* How to complete this task *
Give back all of the records exactly.

* Entries shown *
================

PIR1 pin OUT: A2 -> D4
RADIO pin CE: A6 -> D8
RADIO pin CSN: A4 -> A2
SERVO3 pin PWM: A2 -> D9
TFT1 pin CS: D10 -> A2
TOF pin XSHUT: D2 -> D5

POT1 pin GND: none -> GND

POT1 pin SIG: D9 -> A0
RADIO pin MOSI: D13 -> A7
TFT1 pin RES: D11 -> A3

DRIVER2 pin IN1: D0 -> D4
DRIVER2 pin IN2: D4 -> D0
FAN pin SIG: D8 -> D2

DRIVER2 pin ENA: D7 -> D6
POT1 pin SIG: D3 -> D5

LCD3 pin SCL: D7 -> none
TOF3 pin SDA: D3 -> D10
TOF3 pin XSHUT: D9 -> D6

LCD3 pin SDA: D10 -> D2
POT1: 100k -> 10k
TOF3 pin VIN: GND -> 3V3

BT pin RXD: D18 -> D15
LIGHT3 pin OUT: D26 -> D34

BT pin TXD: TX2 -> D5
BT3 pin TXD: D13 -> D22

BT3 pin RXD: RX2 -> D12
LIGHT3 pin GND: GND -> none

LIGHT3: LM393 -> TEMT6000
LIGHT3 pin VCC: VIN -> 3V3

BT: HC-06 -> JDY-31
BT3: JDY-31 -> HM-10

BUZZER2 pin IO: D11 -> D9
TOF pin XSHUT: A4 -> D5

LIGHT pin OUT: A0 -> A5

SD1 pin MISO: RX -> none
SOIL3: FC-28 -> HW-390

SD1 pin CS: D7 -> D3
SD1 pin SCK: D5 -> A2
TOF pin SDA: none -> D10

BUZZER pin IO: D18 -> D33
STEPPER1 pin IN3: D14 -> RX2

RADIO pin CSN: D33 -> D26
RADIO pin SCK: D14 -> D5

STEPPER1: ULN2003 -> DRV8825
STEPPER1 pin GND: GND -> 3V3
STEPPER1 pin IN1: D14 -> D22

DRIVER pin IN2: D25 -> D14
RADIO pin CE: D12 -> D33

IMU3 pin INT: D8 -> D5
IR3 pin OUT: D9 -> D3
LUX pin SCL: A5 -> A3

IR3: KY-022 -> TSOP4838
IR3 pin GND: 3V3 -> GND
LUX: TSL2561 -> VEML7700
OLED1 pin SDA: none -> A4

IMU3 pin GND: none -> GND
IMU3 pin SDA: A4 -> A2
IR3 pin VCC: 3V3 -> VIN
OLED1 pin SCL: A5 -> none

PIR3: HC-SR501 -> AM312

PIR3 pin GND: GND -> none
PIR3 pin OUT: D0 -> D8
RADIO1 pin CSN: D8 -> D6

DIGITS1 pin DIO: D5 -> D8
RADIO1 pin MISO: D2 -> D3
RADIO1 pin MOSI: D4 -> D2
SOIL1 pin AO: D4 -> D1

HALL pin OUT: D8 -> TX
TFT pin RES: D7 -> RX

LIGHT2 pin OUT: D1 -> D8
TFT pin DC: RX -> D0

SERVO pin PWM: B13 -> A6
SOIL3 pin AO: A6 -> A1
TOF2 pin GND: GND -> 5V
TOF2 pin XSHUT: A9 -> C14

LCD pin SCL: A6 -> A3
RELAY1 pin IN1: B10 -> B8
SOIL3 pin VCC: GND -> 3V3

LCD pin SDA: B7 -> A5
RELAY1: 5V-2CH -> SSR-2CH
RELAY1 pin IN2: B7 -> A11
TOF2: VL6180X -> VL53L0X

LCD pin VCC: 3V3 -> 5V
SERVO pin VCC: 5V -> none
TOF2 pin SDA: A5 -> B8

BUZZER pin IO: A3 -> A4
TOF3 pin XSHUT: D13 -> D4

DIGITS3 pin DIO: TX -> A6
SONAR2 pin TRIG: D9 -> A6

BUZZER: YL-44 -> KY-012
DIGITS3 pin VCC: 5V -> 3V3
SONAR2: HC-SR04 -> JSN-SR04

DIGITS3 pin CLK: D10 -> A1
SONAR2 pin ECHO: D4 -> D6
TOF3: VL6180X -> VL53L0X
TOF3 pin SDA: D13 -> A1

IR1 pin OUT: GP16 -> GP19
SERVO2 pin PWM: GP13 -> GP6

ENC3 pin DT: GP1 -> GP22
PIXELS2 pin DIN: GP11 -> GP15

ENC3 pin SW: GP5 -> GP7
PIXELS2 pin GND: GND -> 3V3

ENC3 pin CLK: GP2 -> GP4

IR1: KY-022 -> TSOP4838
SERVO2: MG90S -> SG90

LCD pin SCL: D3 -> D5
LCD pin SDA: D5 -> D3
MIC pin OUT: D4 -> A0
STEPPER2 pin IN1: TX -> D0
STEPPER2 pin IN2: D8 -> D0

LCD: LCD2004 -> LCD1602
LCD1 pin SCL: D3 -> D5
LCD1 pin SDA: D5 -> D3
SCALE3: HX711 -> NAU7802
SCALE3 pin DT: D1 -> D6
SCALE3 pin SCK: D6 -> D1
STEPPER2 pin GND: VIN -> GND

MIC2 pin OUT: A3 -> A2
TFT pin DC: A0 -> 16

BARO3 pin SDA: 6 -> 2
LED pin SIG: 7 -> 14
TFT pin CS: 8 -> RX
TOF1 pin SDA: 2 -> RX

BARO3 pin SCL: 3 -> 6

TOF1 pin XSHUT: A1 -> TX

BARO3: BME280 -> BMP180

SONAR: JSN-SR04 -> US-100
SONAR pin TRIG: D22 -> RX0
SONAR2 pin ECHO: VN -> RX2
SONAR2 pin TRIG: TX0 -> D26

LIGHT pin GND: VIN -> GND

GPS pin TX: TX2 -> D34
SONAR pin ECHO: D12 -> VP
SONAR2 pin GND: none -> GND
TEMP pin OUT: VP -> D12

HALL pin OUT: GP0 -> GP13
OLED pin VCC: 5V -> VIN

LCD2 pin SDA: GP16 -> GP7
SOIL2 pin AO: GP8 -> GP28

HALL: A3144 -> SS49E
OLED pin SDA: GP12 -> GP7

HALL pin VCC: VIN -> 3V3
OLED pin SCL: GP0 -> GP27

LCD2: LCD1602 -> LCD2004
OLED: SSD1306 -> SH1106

================

* Reply *
PIR1 pin OUT: A2 -> D4
RADIO pin CE: A6 -> D8
RADIO pin CSN: A4 -> A2
SERVO3 pin PWM: A2 -> D9
TFT1 pin CS: D10 -> A2
TOF pin XSHUT: D2 -> D5

POT1 pin GND: none -> GND

POT1 pin SIG: D9 -> A0
RADIO pin MOSI: D13 -> A7
TFT1 pin RES: D11 -> A3

DRIVER2 pin IN1: D0 -> D4
DRIVER2 pin IN2: D4 -> D0
FAN pin SIG: D8 -> D2

DRIVER2 pin ENA: D7 -> D6
POT1 pin SIG: D3 -> D5

LCD3 pin SCL: D7 -> none
TOF3 pin SDA: D3 -> D10
TOF3 pin XSHUT: D9 -> D6

LCD3 pin SDA: D10 -> D2
POT1: 100k -> 10k
TOF3 pin VIN: GND -> 3V3

BT pin RXD: D18 -> D15
LIGHT3 pin OUT: D26 -> D34

BT pin TXD: TX2 -> D5
BT3 pin TXD: D13 -> D22

BT3 pin RXD: RX2 -> D12
LIGHT3 pin GND: GND -> none

LIGHT3: LM393 -> TEMT6000
LIGHT3 pin VCC: VIN -> 3V3

BT: HC-06 -> JDY-31
BT3: JDY-31 -> HM-10

BUZZER2 pin IO: D11 -> D9
TOF pin XSHUT: A4 -> D5

LIGHT pin OUT: A0 -> A5

SD1 pin MISO: RX -> none
SOIL3: FC-28 -> HW-390

SD1 pin CS: D7 -> D3
SD1 pin SCK: D5 -> A2
TOF pin SDA: none -> D10

BUZZER pin IO: D18 -> D33
STEPPER1 pin IN3: D14 -> RX2

RADIO pin CSN: D33 -> D26
RADIO pin SCK: D14 -> D5

STEPPER1: ULN2003 -> DRV8825
STEPPER1 pin GND: GND -> 3V3
STEPPER1 pin IN1: D14 -> D22

DRIVER pin IN2: D25 -> D14
RADIO pin CE: D12 -> D33

IMU3 pin INT: D8 -> D5
IR3 pin OUT: D9 -> D3
LUX pin SCL: A5 -> A3

IR3: KY-022 -> TSOP4838
IR3 pin GND: 3V3 -> GND
LUX: TSL2561 -> VEML7700
OLED1 pin SDA: none -> A4

IMU3 pin GND: none -> GND
IMU3 pin SDA: A4 -> A2
IR3 pin VCC: 3V3 -> VIN
OLED1 pin SCL: A5 -> none

PIR3: HC-SR501 -> AM312

PIR3 pin GND: GND -> none
PIR3 pin OUT: D0 -> D8
RADIO1 pin CSN: D8 -> D6

DIGITS1 pin DIO: D5 -> D8
RADIO1 pin MISO: D2 -> D3
RADIO1 pin MOSI: D4 -> D2
SOIL1 pin AO: D4 -> D1

HALL pin OUT: D8 -> TX
TFT pin RES: D7 -> RX

LIGHT2 pin OUT: D1 -> D8
TFT pin DC: RX -> D0

SERVO pin PWM: B13 -> A6
SOIL3 pin AO: A6 -> A1
TOF2 pin GND: GND -> 5V
TOF2 pin XSHUT: A9 -> C14

LCD pin SCL: A6 -> A3
RELAY1 pin IN1: B10 -> B8
SOIL3 pin VCC: GND -> 3V3

LCD pin SDA: B7 -> A5
RELAY1: 5V-2CH -> SSR-2CH
RELAY1 pin IN2: B7 -> A11
TOF2: VL6180X -> VL53L0X

LCD pin VCC: 3V3 -> 5V
SERVO pin VCC: 5V -> none
TOF2 pin SDA: A5 -> B8

BUZZER pin IO: A3 -> A4
TOF3 pin XSHUT: D13 -> D4

DIGITS3 pin DIO: TX -> A6
SONAR2 pin TRIG: D9 -> A6

BUZZER: YL-44 -> KY-012
DIGITS3 pin VCC: 5V -> 3V3
SONAR2: HC-SR04 -> JSN-SR04

DIGITS3 pin CLK: D10 -> A1
SONAR2 pin ECHO: D4 -> D6
TOF3: VL6180X -> VL53L0X
TOF3 pin SDA: D13 -> A1

IR1 pin OUT: GP16 -> GP19
SERVO2 pin PWM: GP13 -> GP6

ENC3 pin DT: GP1 -> GP22
PIXELS2 pin DIN: GP11 -> GP15

ENC3 pin SW: GP5 -> GP7
PIXELS2 pin GND: GND -> 3V3

ENC3 pin CLK: GP2 -> GP4

IR1: KY-022 -> TSOP4838
SERVO2: MG90S -> SG90

LCD pin SCL: D3 -> D5
LCD pin SDA: D5 -> D3
MIC pin OUT: D4 -> A0
STEPPER2 pin IN1: TX -> D0
STEPPER2 pin IN2: D8 -> D0

LCD: LCD2004 -> LCD1602
LCD1 pin SCL: D3 -> D5
LCD1 pin SDA: D5 -> D3
SCALE3: HX711 -> NAU7802
SCALE3 pin DT: D1 -> D6
SCALE3 pin SCK: D6 -> D1
STEPPER2 pin GND: VIN -> GND

MIC2 pin OUT: A3 -> A2
TFT pin DC: A0 -> 16

BARO3 pin SDA: 6 -> 2
LED pin SIG: 7 -> 14
TFT pin CS: 8 -> RX
TOF1 pin SDA: 2 -> RX

BARO3 pin SCL: 3 -> 6

TOF1 pin XSHUT: A1 -> TX

BARO3: BME280 -> BMP180

SONAR: JSN-SR04 -> US-100
SONAR pin TRIG: D22 -> RX0
SONAR2 pin ECHO: VN -> RX2
SONAR2 pin TRIG: TX0 -> D26

LIGHT pin GND: VIN -> GND

GPS pin TX: TX2 -> D34
SONAR pin ECHO: D12 -> VP
SONAR2 pin GND: none -> GND
TEMP pin OUT: VP -> D12

HALL pin OUT: GP0 -> GP13
OLED pin VCC: 5V -> VIN

LCD2 pin SDA: GP16 -> GP7
SOIL2 pin AO: GP8 -> GP28

HALL: A3144 -> SS49E
OLED pin SDA: GP12 -> GP7

HALL pin VCC: VIN -> 3V3
OLED pin SCL: GP0 -> GP27

LCD2: LCD1602 -> LCD2004
OLED: SSD1306 -> SH1106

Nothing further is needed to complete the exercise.